◆ Requirement:
Could you retype every line of the data underneath without altering anything?

(Before-and-after object lists)
=== Begin Enclosure ===
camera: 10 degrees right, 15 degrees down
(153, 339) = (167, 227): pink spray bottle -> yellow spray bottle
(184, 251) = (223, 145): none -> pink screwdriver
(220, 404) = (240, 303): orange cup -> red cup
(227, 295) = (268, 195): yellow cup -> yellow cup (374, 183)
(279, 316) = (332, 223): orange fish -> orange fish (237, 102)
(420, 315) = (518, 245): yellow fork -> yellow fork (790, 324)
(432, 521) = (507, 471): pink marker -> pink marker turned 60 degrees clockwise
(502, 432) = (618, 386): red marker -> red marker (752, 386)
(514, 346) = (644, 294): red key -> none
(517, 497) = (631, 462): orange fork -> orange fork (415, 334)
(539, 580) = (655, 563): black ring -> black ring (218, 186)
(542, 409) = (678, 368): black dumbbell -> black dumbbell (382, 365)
=== End Enclosure ===
◆ Result for this task:
camera: 10 degrees right, 15 degrees down
(153, 339) = (167, 227): pink spray bottle -> yellow spray bottle
(184, 251) = (223, 145): none -> pink screwdriver
(220, 404) = (240, 303): orange cup -> red cup
(227, 295) = (268, 195): yellow cup -> yellow cup (374, 183)
(279, 316) = (332, 223): orange fish -> orange fish (237, 102)
(420, 315) = (518, 245): yellow fork -> yellow fork (790, 324)
(432, 521) = (507, 471): pink marker -> pink marker turned 60 degrees clockwise
(502, 432) = (618, 386): red marker -> red marker (752, 386)
(514, 346) = (644, 294): red key -> none
(517, 497) = (631, 462): orange fork -> orange fork (415, 334)
(539, 580) = (655, 563): black ring -> black ring (218, 186)
(542, 409) = (678, 368): black dumbbell -> black dumbbell (382, 365)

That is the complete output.